▶ _Aim of the task_
Every entry should be returned unchanged, with the pictures omitted.

------ Entries shown ------

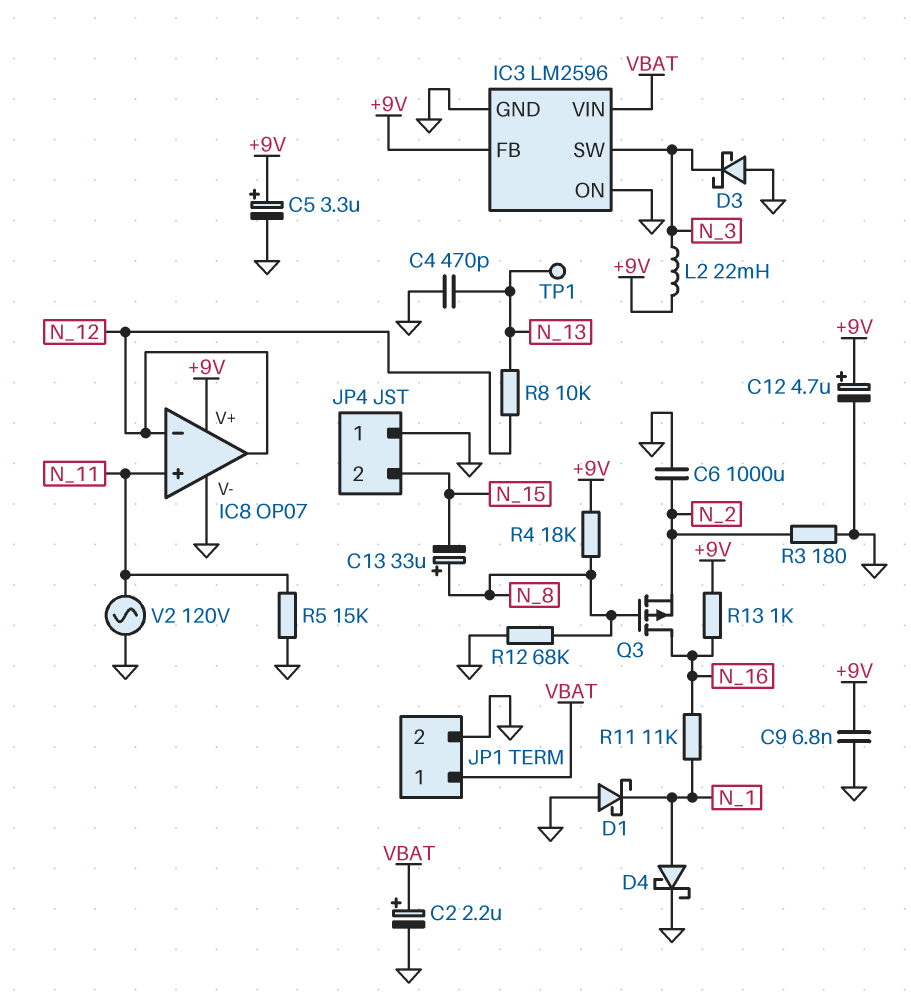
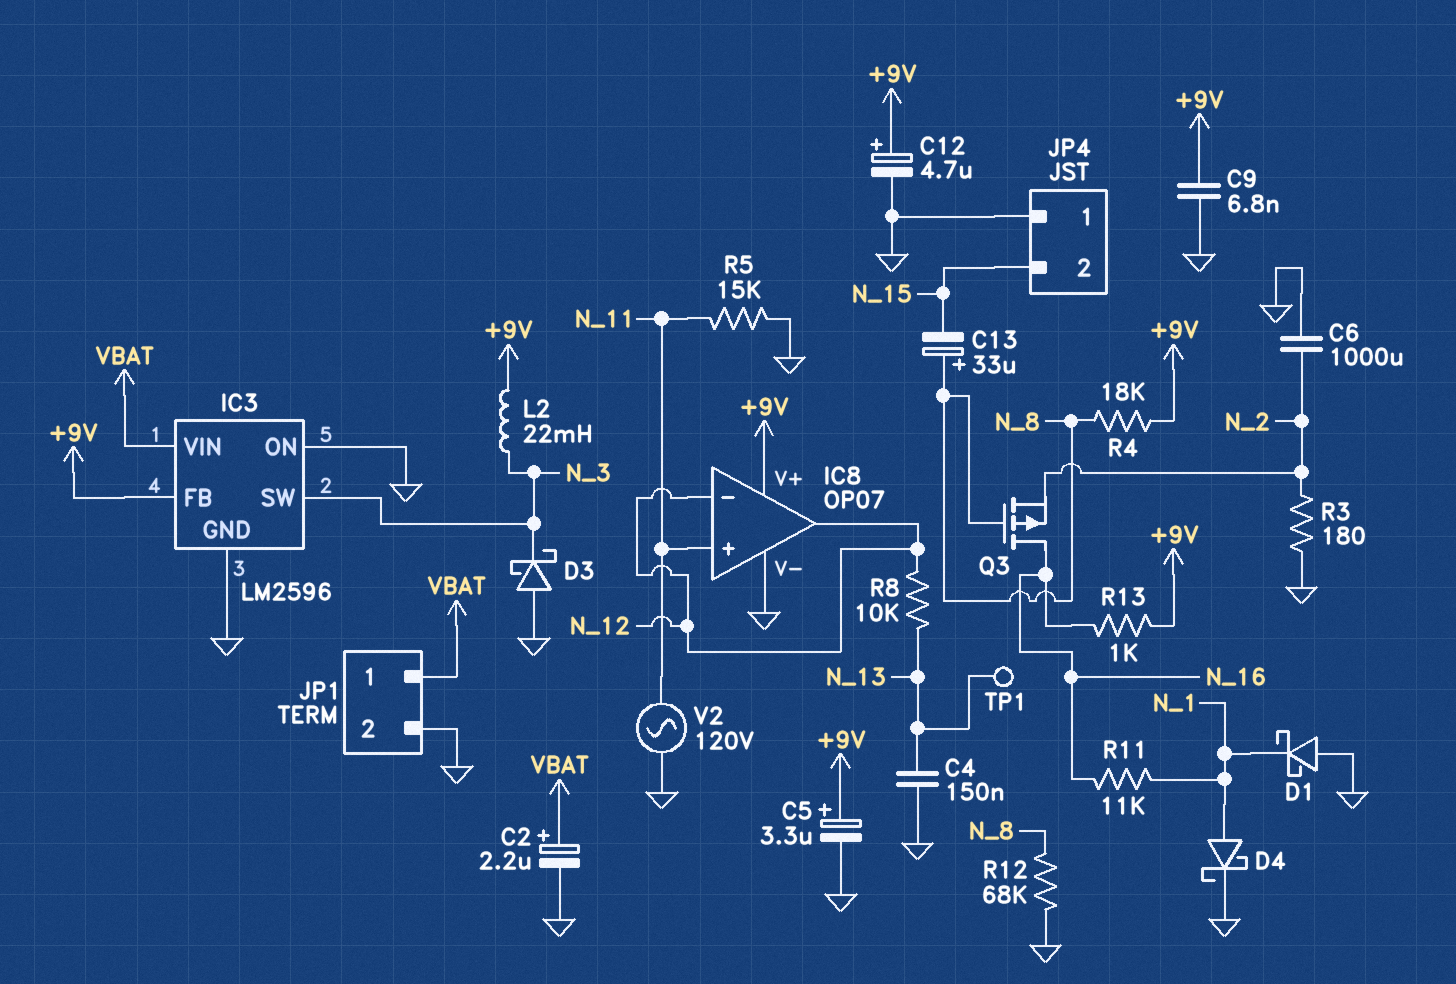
C4: 470pF (GND, N_13) -> 150nF (GND, N_13)

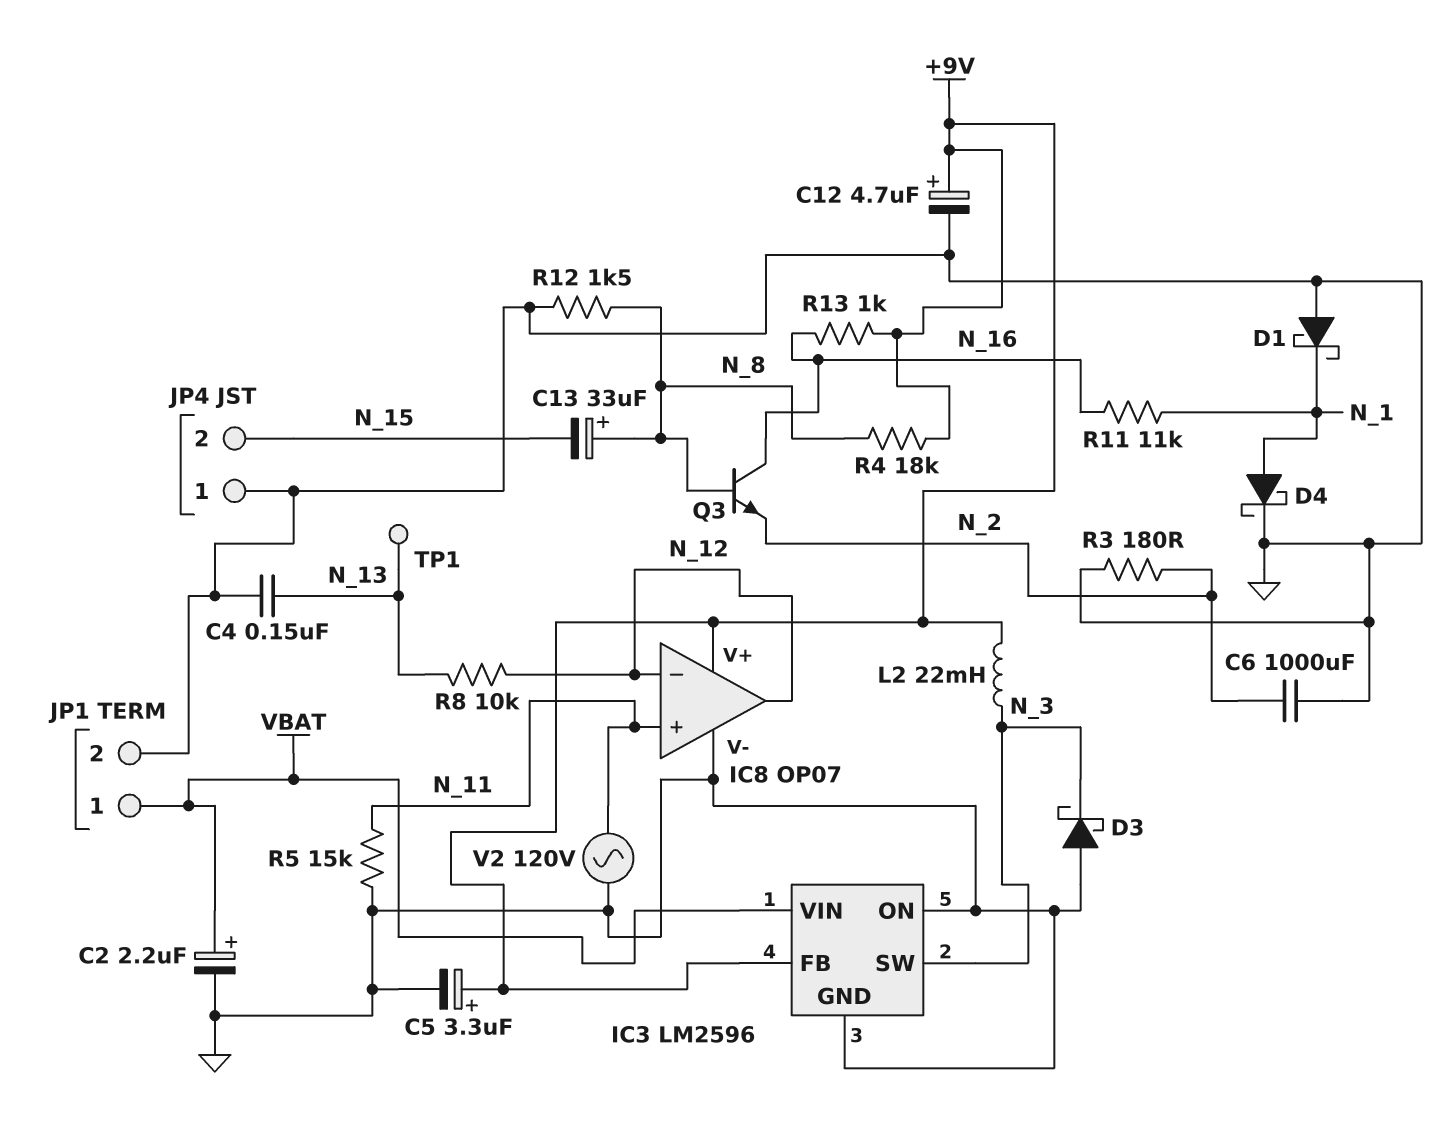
C9: 6.8nF (+9V, GND) -> none
Q3: PMOS (G N_8, D N_16, S N_2) -> NPN (B N_8, C N_16, E N_2)
R12: 68k (GND, N_8) -> 1.5k (GND, N_8)

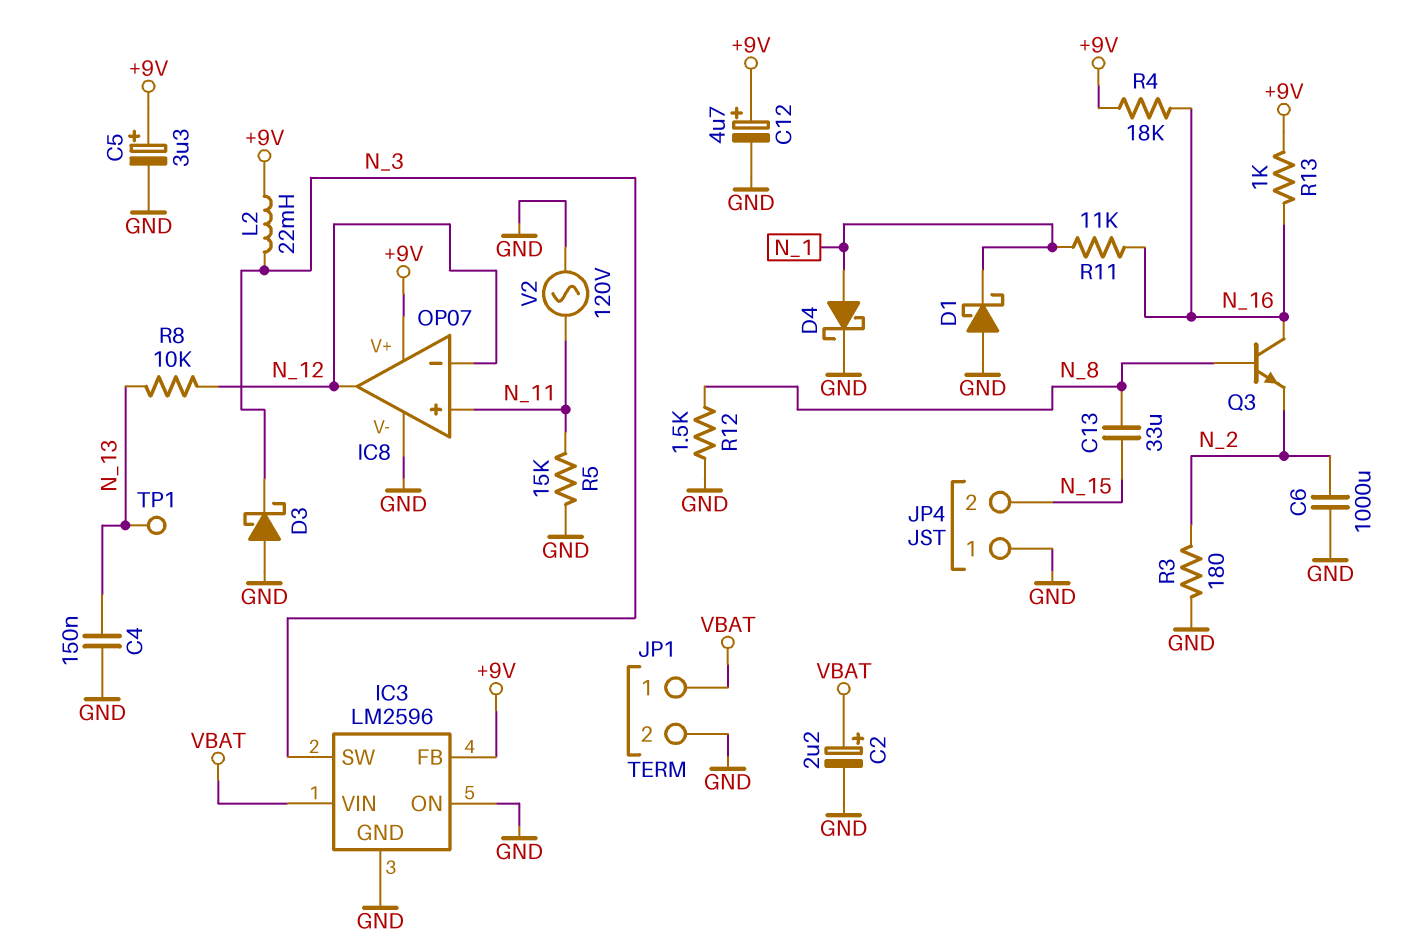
C13: 33uF (plus N_8, minus N_15) -> 33uF (N_8, N_15)
R4: 18k (+9V, N_8) -> 18k (+9V, N_16)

------

▶ _Expected output_
C4: 470pF (GND, N_13) -> 150nF (GND, N_13)

C9: 6.8nF (+9V, GND) -> none
Q3: PMOS (G N_8, D N_16, S N_2) -> NPN (B N_8, C N_16, E N_2)
R12: 68k (GND, N_8) -> 1.5k (GND, N_8)

C13: 33uF (plus N_8, minus N_15) -> 33uF (N_8, N_15)
R4: 18k (+9V, N_8) -> 18k (+9V, N_16)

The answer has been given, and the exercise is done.